**OBJETIVO DE LA TAREA:** Reescribe todos los registros y sustituye "none" por "sin hora" en cada aparición, sin cambiar nada más.

**REGISTROS PROPORCIONADOS:**
▬▬▬
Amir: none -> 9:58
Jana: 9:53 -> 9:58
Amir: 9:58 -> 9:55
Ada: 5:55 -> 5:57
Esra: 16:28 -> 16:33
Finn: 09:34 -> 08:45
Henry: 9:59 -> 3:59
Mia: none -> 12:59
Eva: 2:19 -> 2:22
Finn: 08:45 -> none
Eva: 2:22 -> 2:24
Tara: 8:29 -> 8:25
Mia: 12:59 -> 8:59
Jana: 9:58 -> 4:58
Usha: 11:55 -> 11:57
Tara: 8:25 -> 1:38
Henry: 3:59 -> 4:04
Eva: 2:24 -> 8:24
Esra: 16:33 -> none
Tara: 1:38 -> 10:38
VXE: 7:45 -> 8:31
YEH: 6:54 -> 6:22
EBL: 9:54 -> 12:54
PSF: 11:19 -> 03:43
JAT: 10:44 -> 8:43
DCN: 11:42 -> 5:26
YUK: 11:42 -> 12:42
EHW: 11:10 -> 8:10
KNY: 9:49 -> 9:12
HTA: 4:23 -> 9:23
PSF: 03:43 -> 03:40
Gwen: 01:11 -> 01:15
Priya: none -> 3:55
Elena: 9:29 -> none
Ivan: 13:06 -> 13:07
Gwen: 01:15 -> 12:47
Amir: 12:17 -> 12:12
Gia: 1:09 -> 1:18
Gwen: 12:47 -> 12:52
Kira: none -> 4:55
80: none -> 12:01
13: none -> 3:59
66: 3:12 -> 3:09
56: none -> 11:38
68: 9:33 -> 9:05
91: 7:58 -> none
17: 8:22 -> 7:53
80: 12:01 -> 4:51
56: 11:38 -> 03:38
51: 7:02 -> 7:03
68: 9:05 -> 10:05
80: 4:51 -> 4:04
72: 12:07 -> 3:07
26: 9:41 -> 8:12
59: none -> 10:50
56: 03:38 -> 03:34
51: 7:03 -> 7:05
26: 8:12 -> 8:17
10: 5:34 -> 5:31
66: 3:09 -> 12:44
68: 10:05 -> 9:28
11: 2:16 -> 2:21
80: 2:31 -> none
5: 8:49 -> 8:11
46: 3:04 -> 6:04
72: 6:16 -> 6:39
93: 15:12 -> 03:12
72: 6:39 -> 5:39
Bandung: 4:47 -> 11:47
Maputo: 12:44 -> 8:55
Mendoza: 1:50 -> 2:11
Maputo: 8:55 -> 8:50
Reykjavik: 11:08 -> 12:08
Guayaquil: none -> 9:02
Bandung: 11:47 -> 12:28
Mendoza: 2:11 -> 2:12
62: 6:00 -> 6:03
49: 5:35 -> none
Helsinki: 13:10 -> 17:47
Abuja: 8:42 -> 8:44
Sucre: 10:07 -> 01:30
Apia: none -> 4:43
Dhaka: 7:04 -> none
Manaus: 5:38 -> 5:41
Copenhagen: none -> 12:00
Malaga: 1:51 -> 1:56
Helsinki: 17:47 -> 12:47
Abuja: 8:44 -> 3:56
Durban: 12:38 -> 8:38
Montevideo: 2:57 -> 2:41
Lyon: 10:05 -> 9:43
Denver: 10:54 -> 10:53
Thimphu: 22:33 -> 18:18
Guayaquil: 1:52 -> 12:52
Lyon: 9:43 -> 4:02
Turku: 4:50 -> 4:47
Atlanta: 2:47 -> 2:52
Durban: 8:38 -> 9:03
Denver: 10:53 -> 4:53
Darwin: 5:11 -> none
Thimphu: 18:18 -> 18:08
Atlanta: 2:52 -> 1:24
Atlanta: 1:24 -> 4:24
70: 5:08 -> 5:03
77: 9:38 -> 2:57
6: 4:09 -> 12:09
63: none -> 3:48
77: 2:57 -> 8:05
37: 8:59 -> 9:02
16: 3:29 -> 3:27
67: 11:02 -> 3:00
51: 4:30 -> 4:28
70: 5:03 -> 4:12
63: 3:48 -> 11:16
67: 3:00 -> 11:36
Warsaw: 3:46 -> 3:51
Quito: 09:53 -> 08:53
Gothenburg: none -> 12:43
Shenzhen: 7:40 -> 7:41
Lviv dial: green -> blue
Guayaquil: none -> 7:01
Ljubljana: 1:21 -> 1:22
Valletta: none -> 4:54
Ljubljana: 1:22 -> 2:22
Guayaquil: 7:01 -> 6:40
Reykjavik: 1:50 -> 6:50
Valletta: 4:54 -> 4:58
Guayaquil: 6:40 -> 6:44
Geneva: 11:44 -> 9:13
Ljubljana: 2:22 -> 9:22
▬▬▬
**RESULTADO DE LA TAREA:**
Amir: sin hora -> 9:58
Jana: 9:53 -> 9:58
Amir: 9:58 -> 9:55
Ada: 5:55 -> 5:57
Esra: 16:28 -> 16:33
Finn: 09:34 -> 08:45
Henry: 9:59 -> 3:59
Mia: sin hora -> 12:59
Eva: 2:19 -> 2:22
Finn: 08:45 -> sin hora
Eva: 2:22 -> 2:24
Tara: 8:29 -> 8:25
Mia: 12:59 -> 8:59
Jana: 9:58 -> 4:58
Usha: 11:55 -> 11:57
Tara: 8:25 -> 1:38
Henry: 3:59 -> 4:04
Eva: 2:24 -> 8:24
Esra: 16:33 -> sin hora
Tara: 1:38 -> 10:38
VXE: 7:45 -> 8:31
YEH: 6:54 -> 6:22
EBL: 9:54 -> 12:54
PSF: 11:19 -> 03:43
JAT: 10:44 -> 8:43
DCN: 11:42 -> 5:26
YUK: 11:42 -> 12:42
EHW: 11:10 -> 8:10
KNY: 9:49 -> 9:12
HTA: 4:23 -> 9:23
PSF: 03:43 -> 03:40
Gwen: 01:11 -> 01:15
Priya: sin hora -> 3:55
Elena: 9:29 -> sin hora
Ivan: 13:06 -> 13:07
Gwen: 01:15 -> 12:47
Amir: 12:17 -> 12:12
Gia: 1:09 -> 1:18
Gwen: 12:47 -> 12:52
Kira: sin hora -> 4:55
80: sin hora -> 12:01
13: sin hora -> 3:59
66: 3:12 -> 3:09
56: sin hora -> 11:38
68: 9:33 -> 9:05
91: 7:58 -> sin hora
17: 8:22 -> 7:53
80: 12:01 -> 4:51
56: 11:38 -> 03:38
51: 7:02 -> 7:03
68: 9:05 -> 10:05
80: 4:51 -> 4:04
72: 12:07 -> 3:07
26: 9:41 -> 8:12
59: sin hora -> 10:50
56: 03:38 -> 03:34
51: 7:03 -> 7:05
26: 8:12 -> 8:17
10: 5:34 -> 5:31
66: 3:09 -> 12:44
68: 10:05 -> 9:28
11: 2:16 -> 2:21
80: 2:31 -> sin hora
5: 8:49 -> 8:11
46: 3:04 -> 6:04
72: 6:16 -> 6:39
93: 15:12 -> 03:12
72: 6:39 -> 5:39
Bandung: 4:47 -> 11:47
Maputo: 12:44 -> 8:55
Mendoza: 1:50 -> 2:11
Maputo: 8:55 -> 8:50
Reykjavik: 11:08 -> 12:08
Guayaquil: sin hora -> 9:02
Bandung: 11:47 -> 12:28
Mendoza: 2:11 -> 2:12
62: 6:00 -> 6:03
49: 5:35 -> sin hora
Helsinki: 13:10 -> 17:47
Abuja: 8:42 -> 8:44
Sucre: 10:07 -> 01:30
Apia: sin hora -> 4:43
Dhaka: 7:04 -> sin hora
Manaus: 5:38 -> 5:41
Copenhagen: sin hora -> 12:00
Malaga: 1:51 -> 1:56
Helsinki: 17:47 -> 12:47
Abuja: 8:44 -> 3:56
Durban: 12:38 -> 8:38
Montevideo: 2:57 -> 2:41
Lyon: 10:05 -> 9:43
Denver: 10:54 -> 10:53
Thimphu: 22:33 -> 18:18
Guayaquil: 1:52 -> 12:52
Lyon: 9:43 -> 4:02
Turku: 4:50 -> 4:47
Atlanta: 2:47 -> 2:52
Durban: 8:38 -> 9:03
Denver: 10:53 -> 4:53
Darwin: 5:11 -> sin hora
Thimphu: 18:18 -> 18:08
Atlanta: 2:52 -> 1:24
Atlanta: 1:24 -> 4:24
70: 5:08 -> 5:03
77: 9:38 -> 2:57
6: 4:09 -> 12:09
63: sin hora -> 3:48
77: 2:57 -> 8:05
37: 8:59 -> 9:02
16: 3:29 -> 3:27
67: 11:02 -> 3:00
51: 4:30 -> 4:28
70: 5:03 -> 4:12
63: 3:48 -> 11:16
67: 3:00 -> 11:36
Warsaw: 3:46 -> 3:51
Quito: 09:53 -> 08:53
Gothenburg: sin hora -> 12:43
Shenzhen: 7:40 -> 7:41
Lviv dial: green -> blue
Guayaquil: sin hora -> 7:01
Ljubljana: 1:21 -> 1:22
Valletta: sin hora -> 4:54
Ljubljana: 1:22 -> 2:22
Guayaquil: 7:01 -> 6:40
Reykjavik: 1:50 -> 6:50
Valletta: 4:54 -> 4:58
Guayaquil: 6:40 -> 6:44
Geneva: 11:44 -> 9:13
Ljubljana: 2:22 -> 9:22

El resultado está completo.